=== Begin Enclosure ===

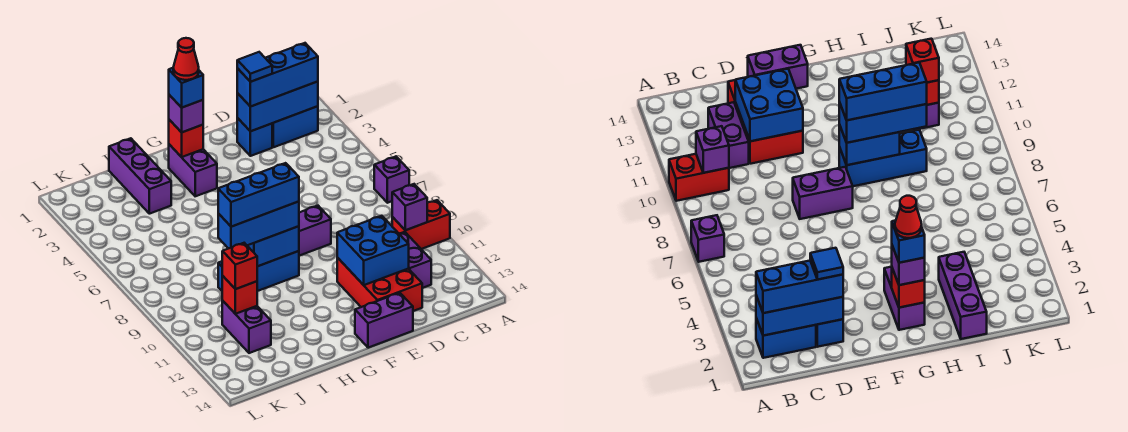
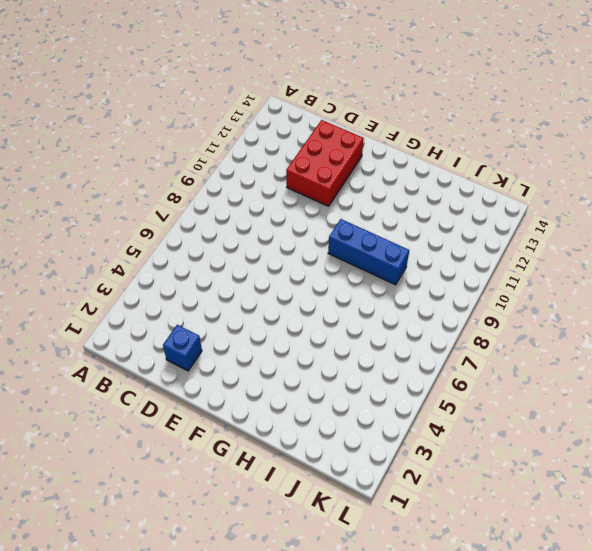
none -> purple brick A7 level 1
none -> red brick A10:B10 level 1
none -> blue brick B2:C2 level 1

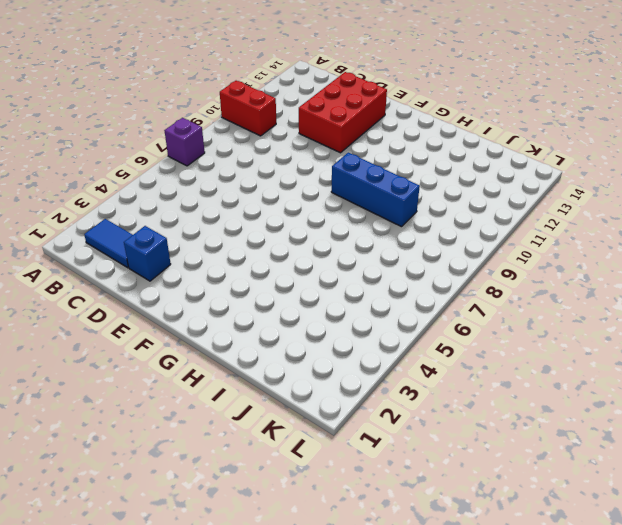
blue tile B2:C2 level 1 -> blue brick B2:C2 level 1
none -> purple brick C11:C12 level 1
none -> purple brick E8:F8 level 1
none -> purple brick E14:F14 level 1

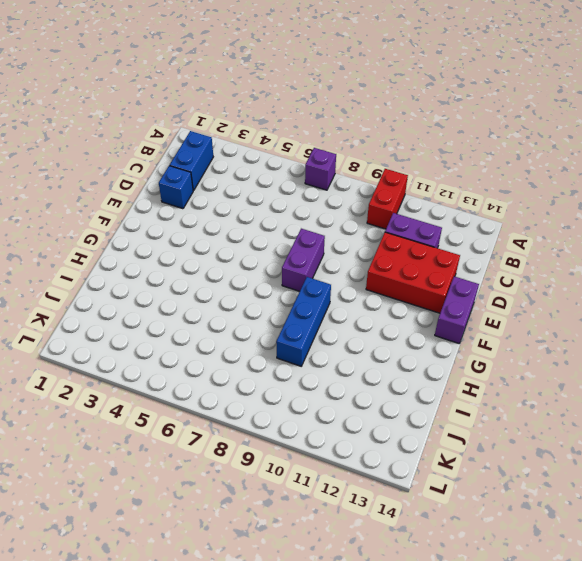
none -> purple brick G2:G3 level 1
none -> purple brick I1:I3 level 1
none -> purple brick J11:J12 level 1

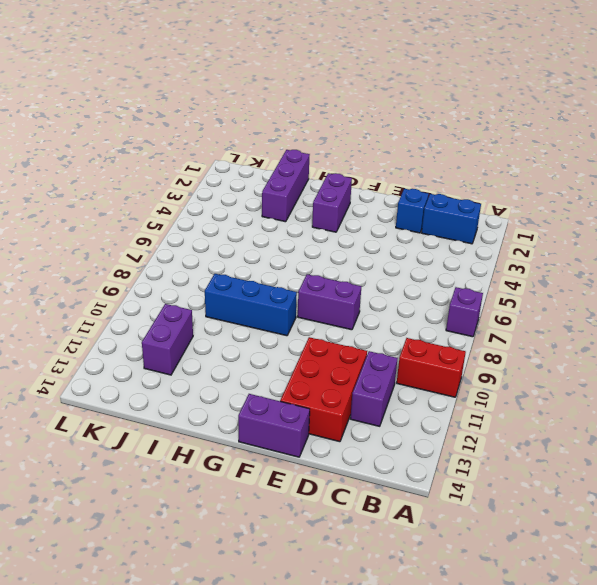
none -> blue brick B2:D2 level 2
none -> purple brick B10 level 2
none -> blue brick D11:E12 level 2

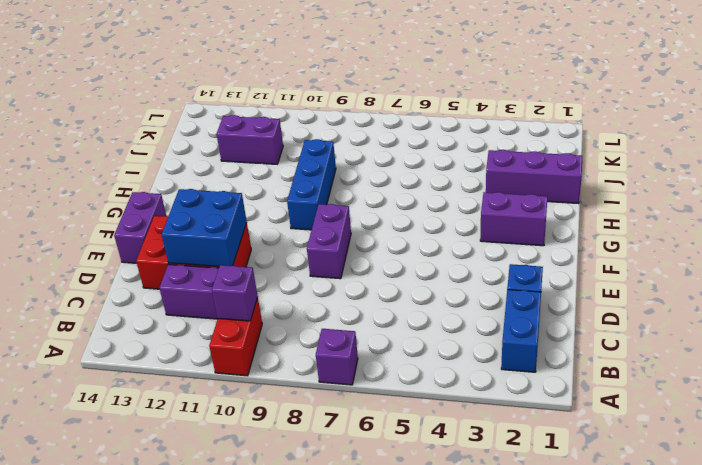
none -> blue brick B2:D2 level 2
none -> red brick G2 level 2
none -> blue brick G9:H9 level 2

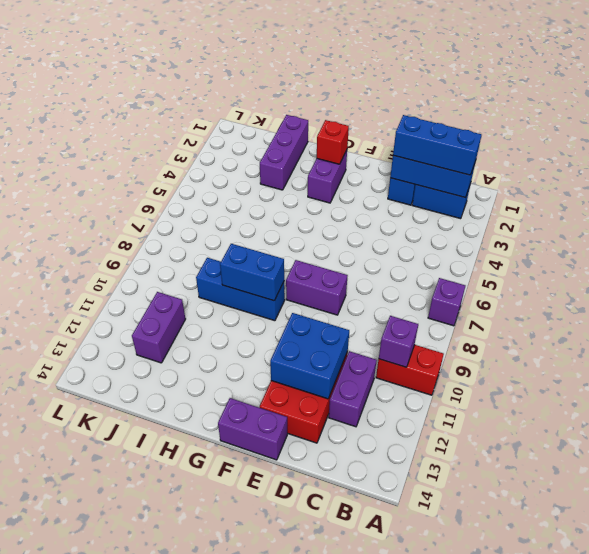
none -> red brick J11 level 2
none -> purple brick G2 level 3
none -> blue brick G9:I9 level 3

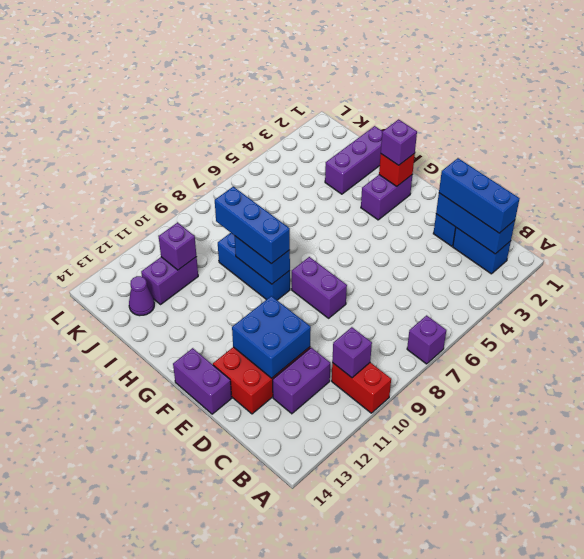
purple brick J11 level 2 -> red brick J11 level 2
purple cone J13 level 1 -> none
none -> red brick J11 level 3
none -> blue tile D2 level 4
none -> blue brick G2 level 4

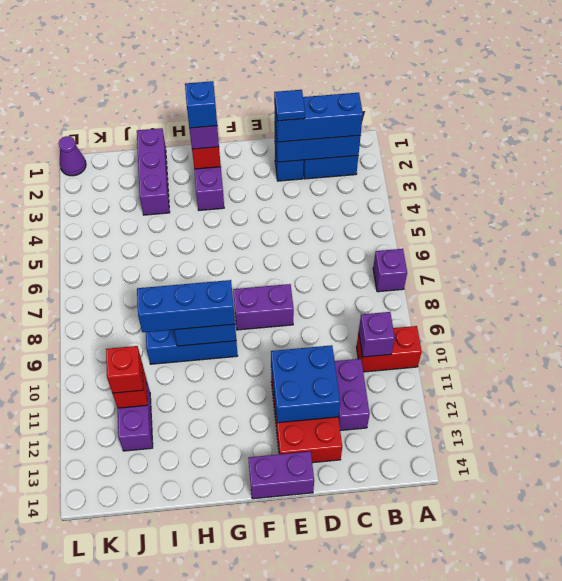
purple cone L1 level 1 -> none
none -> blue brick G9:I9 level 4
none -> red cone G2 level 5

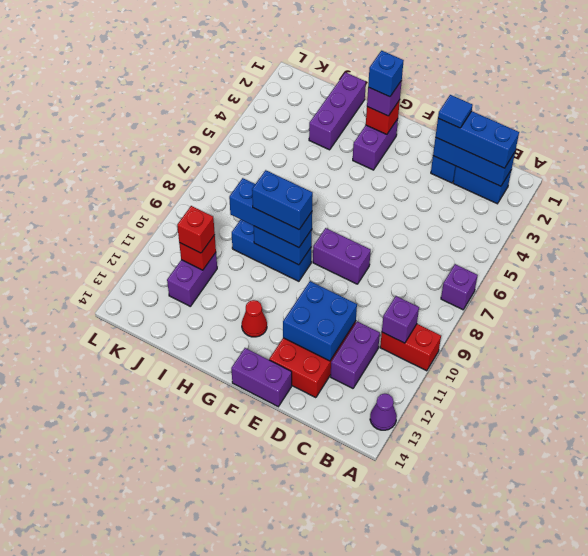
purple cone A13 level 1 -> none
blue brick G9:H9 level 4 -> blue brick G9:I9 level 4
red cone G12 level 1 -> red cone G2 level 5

=== End Enclosure ===
=== Begin Enclosure ===

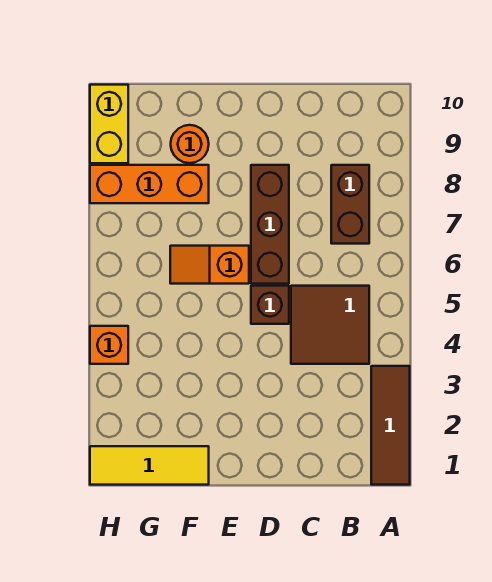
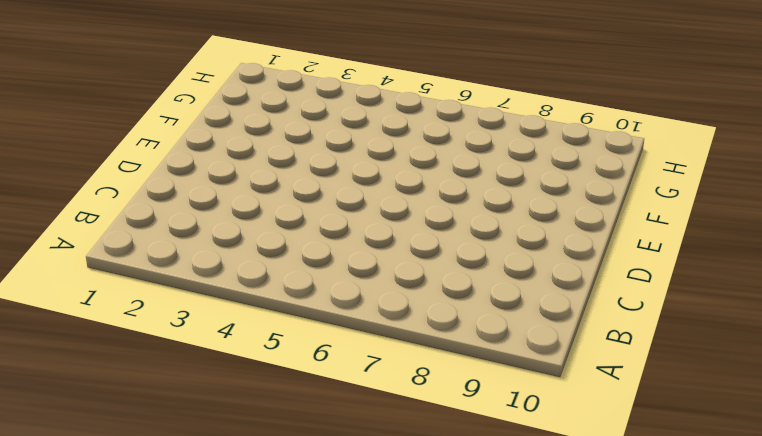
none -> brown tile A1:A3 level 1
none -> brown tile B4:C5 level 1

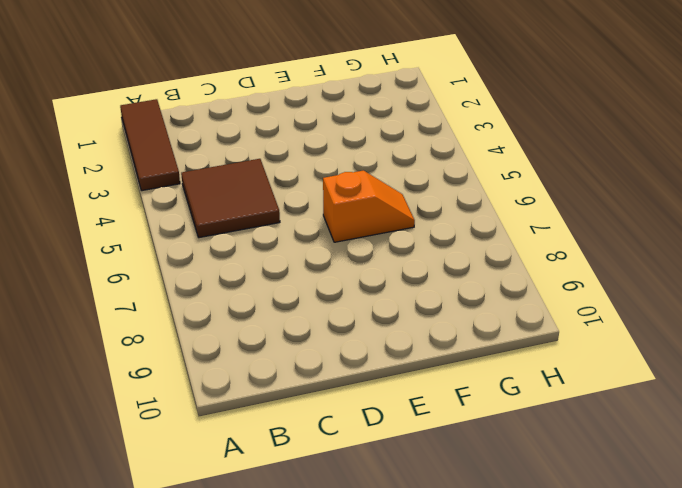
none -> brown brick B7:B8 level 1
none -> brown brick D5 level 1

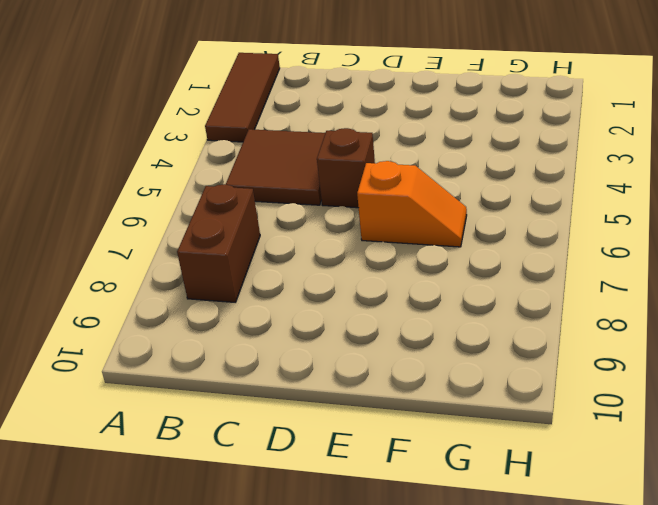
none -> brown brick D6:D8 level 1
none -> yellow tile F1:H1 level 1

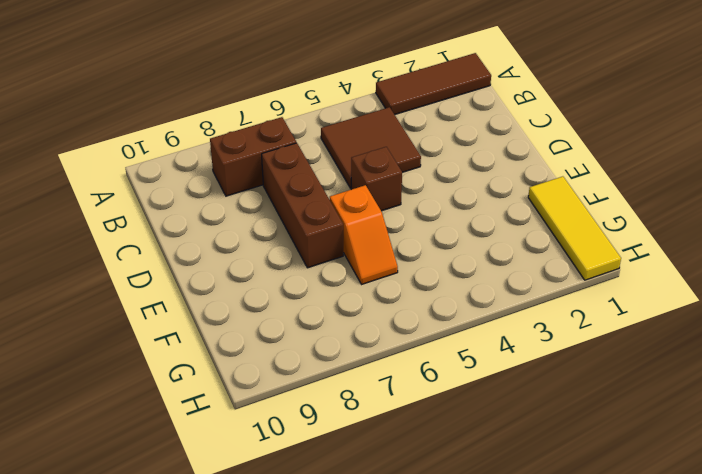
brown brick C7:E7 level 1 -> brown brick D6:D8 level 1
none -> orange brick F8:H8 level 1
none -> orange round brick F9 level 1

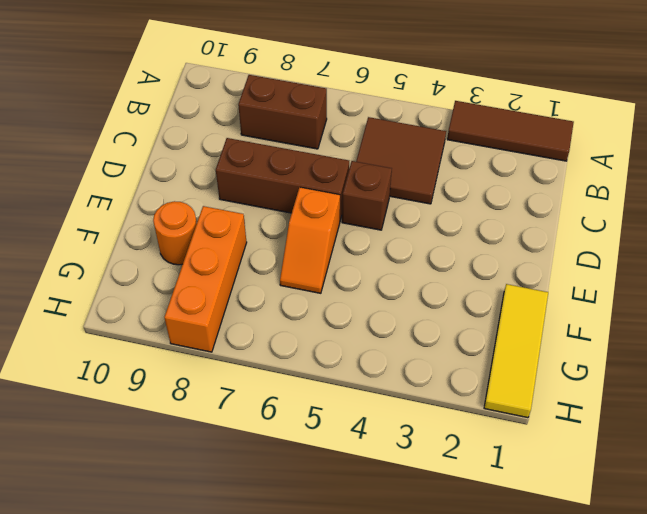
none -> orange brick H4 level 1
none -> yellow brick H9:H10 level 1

=== End Enclosure ===

» WHAT TO PRODUCE
Taking the entries above, copy word for word the lines from the one with "none -> purple brick A7 level 1" up to and including the one with "red cone G12 level 1 -> red cone G2 level 5", without any picture.

» SOLUTION TO THE PROBLEM
none -> purple brick A7 level 1
none -> red brick A10:B10 level 1
none -> blue brick B2:C2 level 1

blue tile B2:C2 level 1 -> blue brick B2:C2 level 1
none -> purple brick C11:C12 level 1
none -> purple brick E8:F8 level 1
none -> purple brick E14:F14 level 1

none -> purple brick G2:G3 level 1
none -> purple brick I1:I3 level 1
none -> purple brick J11:J12 level 1

none -> blue brick B2:D2 level 2
none -> purple brick B10 level 2
none -> blue brick D11:E12 level 2

none -> blue brick B2:D2 level 2
none -> red brick G2 level 2
none -> blue brick G9:H9 level 2

none -> red brick J11 level 2
none -> purple brick G2 level 3
none -> blue brick G9:I9 level 3

purple brick J11 level 2 -> red brick J11 level 2
purple cone J13 level 1 -> none
none -> red brick J11 level 3
none -> blue tile D2 level 4
none -> blue brick G2 level 4

purple cone L1 level 1 -> none
none -> blue brick G9:I9 level 4
none -> red cone G2 level 5

purple cone A13 level 1 -> none
blue brick G9:H9 level 4 -> blue brick G9:I9 level 4
red cone G12 level 1 -> red cone G2 level 5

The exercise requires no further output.